Spatial reasoning data:
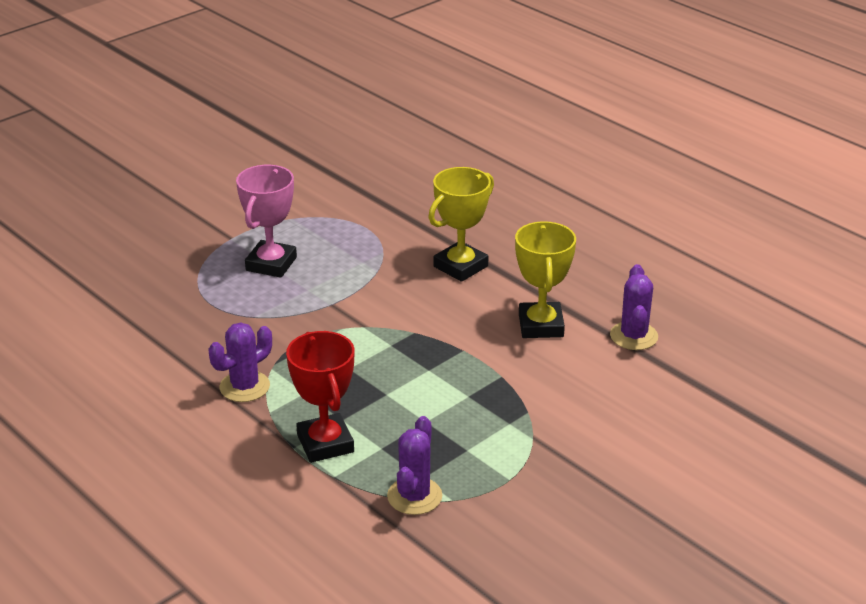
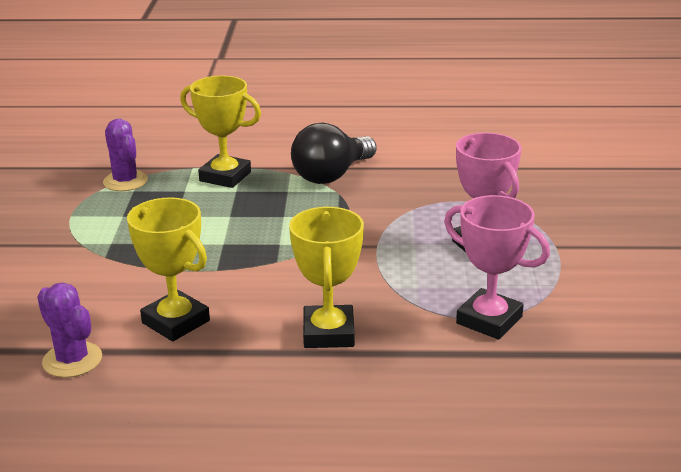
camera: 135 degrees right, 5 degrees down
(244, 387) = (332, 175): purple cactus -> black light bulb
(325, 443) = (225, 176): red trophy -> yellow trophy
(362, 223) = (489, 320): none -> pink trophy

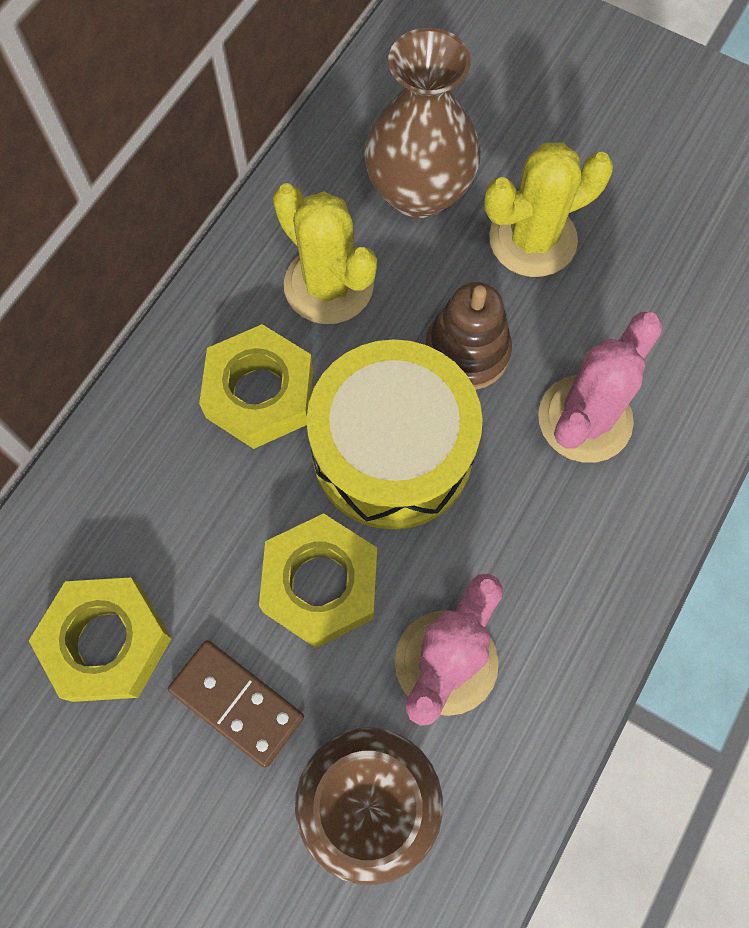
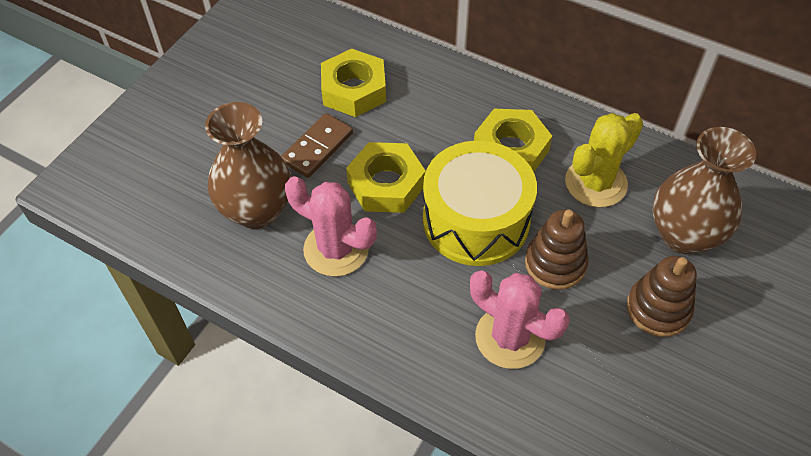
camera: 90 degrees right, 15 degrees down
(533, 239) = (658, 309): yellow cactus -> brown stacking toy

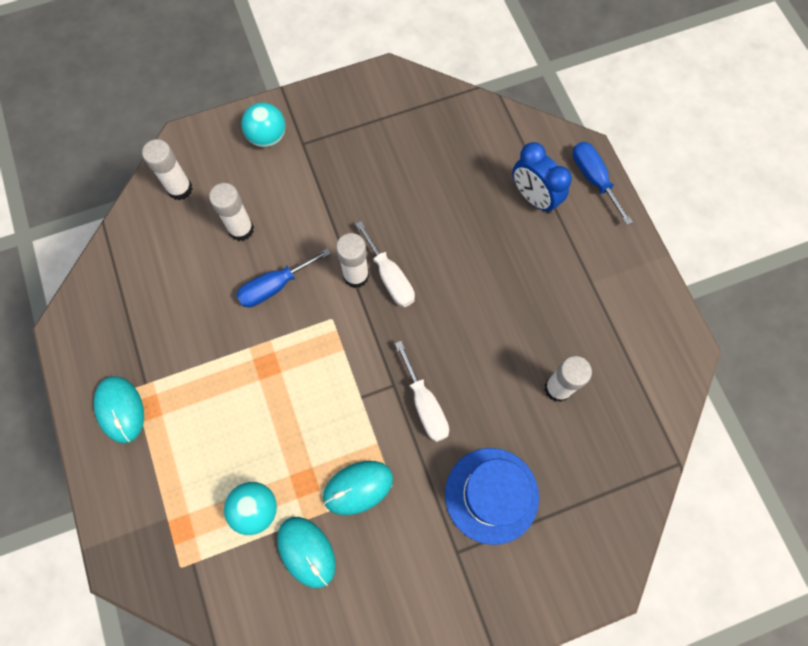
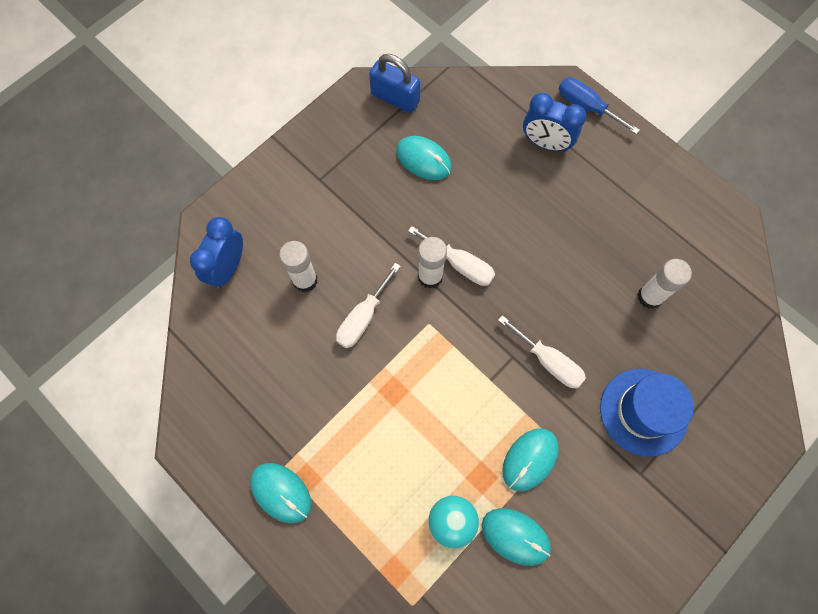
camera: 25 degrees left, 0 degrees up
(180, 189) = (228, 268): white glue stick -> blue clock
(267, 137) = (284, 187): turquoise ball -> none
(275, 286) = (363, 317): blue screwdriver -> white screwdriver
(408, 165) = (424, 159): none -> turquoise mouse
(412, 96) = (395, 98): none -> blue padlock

:: What is being asked ::
For each line above that carries the word "turquoise", copy it out.

:: Task response ::
(267, 137) = (284, 187): turquoise ball -> none
(408, 165) = (424, 159): none -> turquoise mouse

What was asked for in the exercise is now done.